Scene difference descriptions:
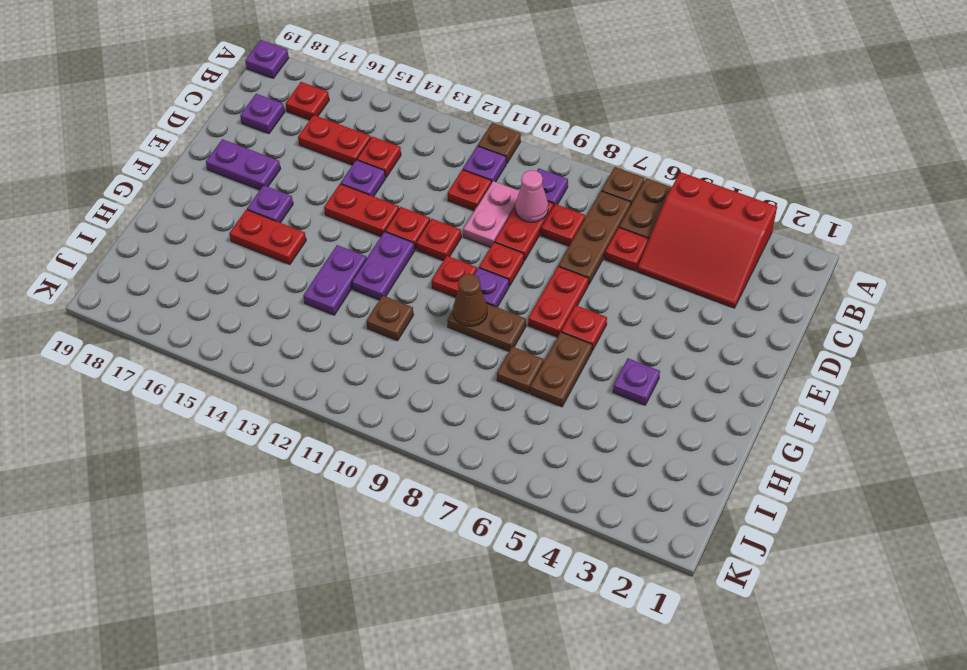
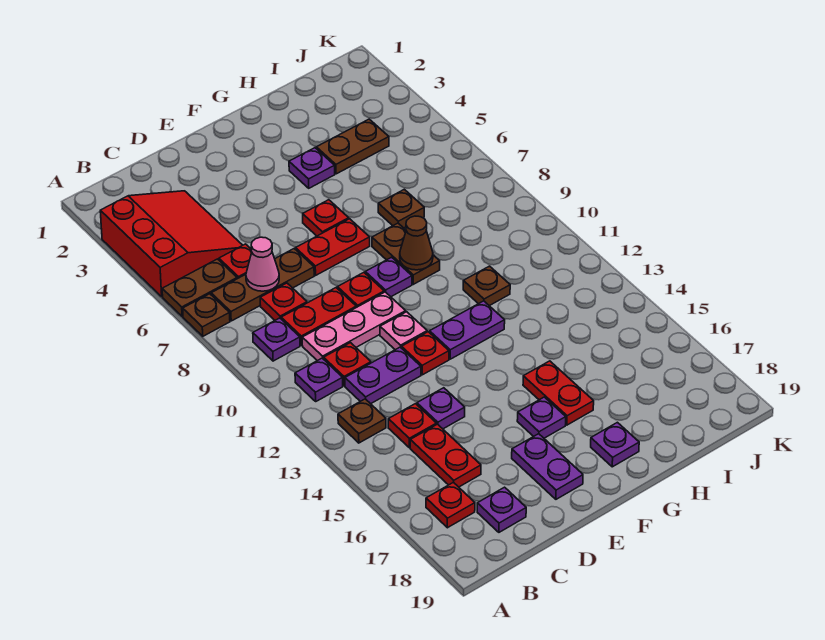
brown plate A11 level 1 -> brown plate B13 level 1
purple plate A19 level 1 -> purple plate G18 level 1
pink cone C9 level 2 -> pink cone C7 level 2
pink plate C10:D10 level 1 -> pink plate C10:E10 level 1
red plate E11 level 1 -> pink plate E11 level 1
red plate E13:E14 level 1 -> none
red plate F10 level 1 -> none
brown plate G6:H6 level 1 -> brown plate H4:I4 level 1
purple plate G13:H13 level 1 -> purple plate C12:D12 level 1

* * *

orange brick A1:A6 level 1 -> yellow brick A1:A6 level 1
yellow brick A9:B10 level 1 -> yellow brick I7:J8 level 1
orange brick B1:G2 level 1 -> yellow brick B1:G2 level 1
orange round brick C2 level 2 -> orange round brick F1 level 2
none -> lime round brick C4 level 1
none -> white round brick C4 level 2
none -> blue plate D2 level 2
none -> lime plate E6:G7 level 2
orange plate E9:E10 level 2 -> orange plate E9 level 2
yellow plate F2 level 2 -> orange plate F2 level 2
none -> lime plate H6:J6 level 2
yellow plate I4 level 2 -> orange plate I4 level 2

Your objective:
Your answer must consist solely of the lines above between the line holding "orange round brick C2" and the line holding "orange plate E9:E10", inclusive, copied exactly.

Result below:
orange round brick C2 level 2 -> orange round brick F1 level 2
none -> lime round brick C4 level 1
none -> white round brick C4 level 2
none -> blue plate D2 level 2
none -> lime plate E6:G7 level 2
orange plate E9:E10 level 2 -> orange plate E9 level 2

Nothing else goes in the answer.